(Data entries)
-------

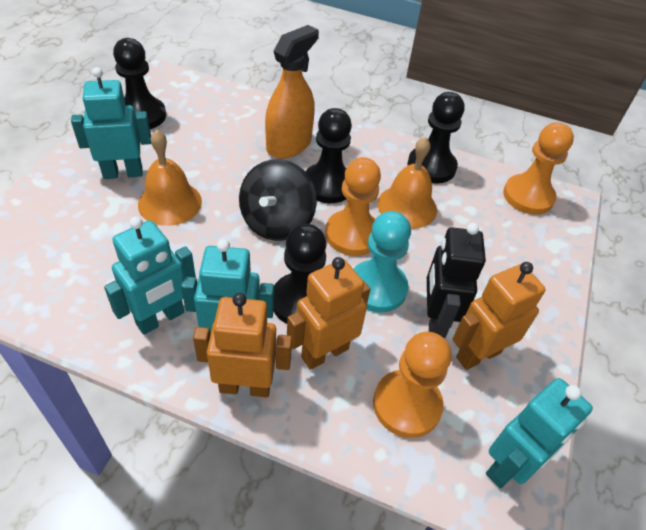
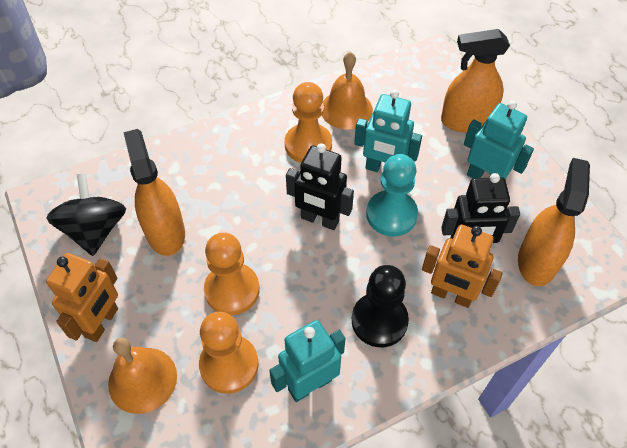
black pawn: 4 -> 1
black robot: 1 -> 2
orange robot: 3 -> 2
orange spray bottle: 1 -> 3
turquoise robot: 4 -> 3

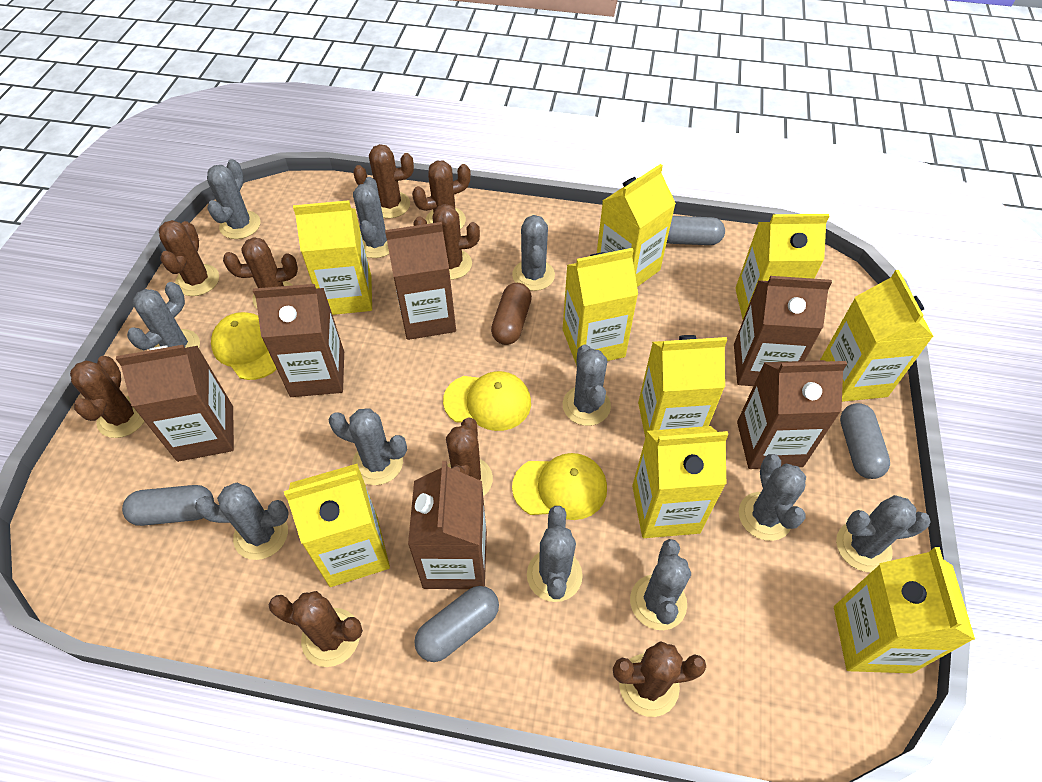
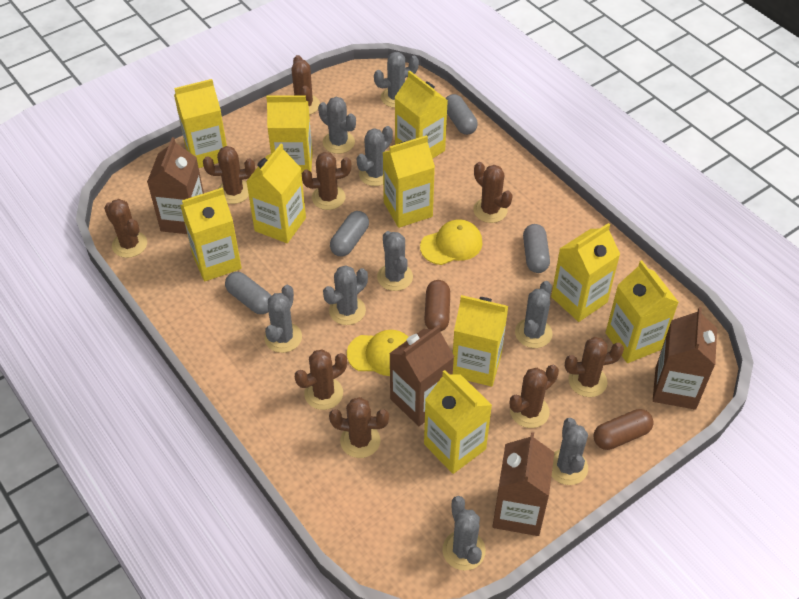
brown capsule: 1 -> 2
brown carton: 6 -> 4
grey cactus: 11 -> 9
yellow cap: 3 -> 2
yellow carton: 9 -> 10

-------

§ YOUR ASSIGNMENT: Repeat the preceding records precisely, and leave every picture out of the copy.

§ ANSWER BOX:
black pawn: 4 -> 1
black robot: 1 -> 2
orange robot: 3 -> 2
orange spray bottle: 1 -> 3
turquoise robot: 4 -> 3

brown capsule: 1 -> 2
brown carton: 6 -> 4
grey cactus: 11 -> 9
yellow cap: 3 -> 2
yellow carton: 9 -> 10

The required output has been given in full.